> _TASK DIRECTIONS_
Could you print all the entries exactly?

Stored data:
------------------------------------

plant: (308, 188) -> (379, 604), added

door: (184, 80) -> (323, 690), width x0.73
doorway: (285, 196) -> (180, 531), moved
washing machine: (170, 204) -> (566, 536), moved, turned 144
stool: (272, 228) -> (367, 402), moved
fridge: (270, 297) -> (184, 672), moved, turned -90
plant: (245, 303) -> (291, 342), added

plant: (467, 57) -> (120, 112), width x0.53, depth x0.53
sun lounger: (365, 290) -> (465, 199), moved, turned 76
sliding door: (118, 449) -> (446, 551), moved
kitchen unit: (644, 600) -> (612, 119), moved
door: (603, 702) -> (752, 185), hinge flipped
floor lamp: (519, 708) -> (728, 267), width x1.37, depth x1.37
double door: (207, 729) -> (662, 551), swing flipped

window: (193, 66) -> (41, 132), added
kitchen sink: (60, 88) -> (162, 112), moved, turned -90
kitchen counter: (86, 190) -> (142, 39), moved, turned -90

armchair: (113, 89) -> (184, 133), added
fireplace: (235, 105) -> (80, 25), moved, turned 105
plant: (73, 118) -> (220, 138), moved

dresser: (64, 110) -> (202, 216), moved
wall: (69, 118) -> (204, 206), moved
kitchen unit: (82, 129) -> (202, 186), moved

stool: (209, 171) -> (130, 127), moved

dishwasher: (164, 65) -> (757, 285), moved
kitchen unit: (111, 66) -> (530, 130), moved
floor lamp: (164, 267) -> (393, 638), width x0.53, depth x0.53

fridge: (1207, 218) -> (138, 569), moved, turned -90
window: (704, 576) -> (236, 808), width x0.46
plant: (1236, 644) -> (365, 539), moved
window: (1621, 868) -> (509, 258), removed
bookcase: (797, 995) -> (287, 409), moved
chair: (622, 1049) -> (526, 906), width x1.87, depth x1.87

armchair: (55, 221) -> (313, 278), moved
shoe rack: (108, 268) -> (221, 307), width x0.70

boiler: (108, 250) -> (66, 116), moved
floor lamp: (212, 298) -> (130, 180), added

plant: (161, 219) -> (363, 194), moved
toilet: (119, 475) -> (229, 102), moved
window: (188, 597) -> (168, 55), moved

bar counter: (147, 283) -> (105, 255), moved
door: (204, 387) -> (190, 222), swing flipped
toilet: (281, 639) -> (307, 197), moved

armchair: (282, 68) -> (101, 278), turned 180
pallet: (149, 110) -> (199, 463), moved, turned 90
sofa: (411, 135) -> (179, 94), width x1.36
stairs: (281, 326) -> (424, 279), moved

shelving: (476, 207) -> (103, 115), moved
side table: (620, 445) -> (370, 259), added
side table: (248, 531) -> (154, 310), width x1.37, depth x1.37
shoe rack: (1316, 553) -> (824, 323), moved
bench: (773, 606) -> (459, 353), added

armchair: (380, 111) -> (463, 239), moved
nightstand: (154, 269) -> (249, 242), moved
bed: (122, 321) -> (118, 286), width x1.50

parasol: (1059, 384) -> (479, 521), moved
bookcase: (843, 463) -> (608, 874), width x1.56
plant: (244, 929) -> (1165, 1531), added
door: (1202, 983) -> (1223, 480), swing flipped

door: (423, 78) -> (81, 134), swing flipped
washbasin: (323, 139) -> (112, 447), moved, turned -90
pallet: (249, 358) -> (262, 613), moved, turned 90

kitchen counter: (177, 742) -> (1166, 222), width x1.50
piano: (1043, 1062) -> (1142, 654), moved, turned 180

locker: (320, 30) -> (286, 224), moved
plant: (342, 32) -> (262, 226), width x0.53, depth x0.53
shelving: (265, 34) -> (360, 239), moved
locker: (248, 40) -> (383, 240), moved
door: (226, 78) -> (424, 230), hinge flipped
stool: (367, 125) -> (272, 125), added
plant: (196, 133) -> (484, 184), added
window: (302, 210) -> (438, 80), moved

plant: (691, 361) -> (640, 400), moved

------------------------------------

> _EXPECTED ANSWER_
plant: (308, 188) -> (379, 604), added

door: (184, 80) -> (323, 690), width x0.73
doorway: (285, 196) -> (180, 531), moved
washing machine: (170, 204) -> (566, 536), moved, turned 144
stool: (272, 228) -> (367, 402), moved
fridge: (270, 297) -> (184, 672), moved, turned -90
plant: (245, 303) -> (291, 342), added

plant: (467, 57) -> (120, 112), width x0.53, depth x0.53
sun lounger: (365, 290) -> (465, 199), moved, turned 76
sliding door: (118, 449) -> (446, 551), moved
kitchen unit: (644, 600) -> (612, 119), moved
door: (603, 702) -> (752, 185), hinge flipped
floor lamp: (519, 708) -> (728, 267), width x1.37, depth x1.37
double door: (207, 729) -> (662, 551), swing flipped

window: (193, 66) -> (41, 132), added
kitchen sink: (60, 88) -> (162, 112), moved, turned -90
kitchen counter: (86, 190) -> (142, 39), moved, turned -90

armchair: (113, 89) -> (184, 133), added
fireplace: (235, 105) -> (80, 25), moved, turned 105
plant: (73, 118) -> (220, 138), moved

dresser: (64, 110) -> (202, 216), moved
wall: (69, 118) -> (204, 206), moved
kitchen unit: (82, 129) -> (202, 186), moved

stool: (209, 171) -> (130, 127), moved

dishwasher: (164, 65) -> (757, 285), moved
kitchen unit: (111, 66) -> (530, 130), moved
floor lamp: (164, 267) -> (393, 638), width x0.53, depth x0.53

fridge: (1207, 218) -> (138, 569), moved, turned -90
window: (704, 576) -> (236, 808), width x0.46
plant: (1236, 644) -> (365, 539), moved
window: (1621, 868) -> (509, 258), removed
bookcase: (797, 995) -> (287, 409), moved
chair: (622, 1049) -> (526, 906), width x1.87, depth x1.87

armchair: (55, 221) -> (313, 278), moved
shoe rack: (108, 268) -> (221, 307), width x0.70

boiler: (108, 250) -> (66, 116), moved
floor lamp: (212, 298) -> (130, 180), added

plant: (161, 219) -> (363, 194), moved
toilet: (119, 475) -> (229, 102), moved
window: (188, 597) -> (168, 55), moved

bar counter: (147, 283) -> (105, 255), moved
door: (204, 387) -> (190, 222), swing flipped
toilet: (281, 639) -> (307, 197), moved

armchair: (282, 68) -> (101, 278), turned 180
pallet: (149, 110) -> (199, 463), moved, turned 90
sofa: (411, 135) -> (179, 94), width x1.36
stairs: (281, 326) -> (424, 279), moved

shelving: (476, 207) -> (103, 115), moved
side table: (620, 445) -> (370, 259), added
side table: (248, 531) -> (154, 310), width x1.37, depth x1.37
shoe rack: (1316, 553) -> (824, 323), moved
bench: (773, 606) -> (459, 353), added

armchair: (380, 111) -> (463, 239), moved
nightstand: (154, 269) -> (249, 242), moved
bed: (122, 321) -> (118, 286), width x1.50

parasol: (1059, 384) -> (479, 521), moved
bookcase: (843, 463) -> (608, 874), width x1.56
plant: (244, 929) -> (1165, 1531), added
door: (1202, 983) -> (1223, 480), swing flipped

door: (423, 78) -> (81, 134), swing flipped
washbasin: (323, 139) -> (112, 447), moved, turned -90
pallet: (249, 358) -> (262, 613), moved, turned 90

kitchen counter: (177, 742) -> (1166, 222), width x1.50
piano: (1043, 1062) -> (1142, 654), moved, turned 180

locker: (320, 30) -> (286, 224), moved
plant: (342, 32) -> (262, 226), width x0.53, depth x0.53
shelving: (265, 34) -> (360, 239), moved
locker: (248, 40) -> (383, 240), moved
door: (226, 78) -> (424, 230), hinge flipped
stool: (367, 125) -> (272, 125), added
plant: (196, 133) -> (484, 184), added
window: (302, 210) -> (438, 80), moved

plant: (691, 361) -> (640, 400), moved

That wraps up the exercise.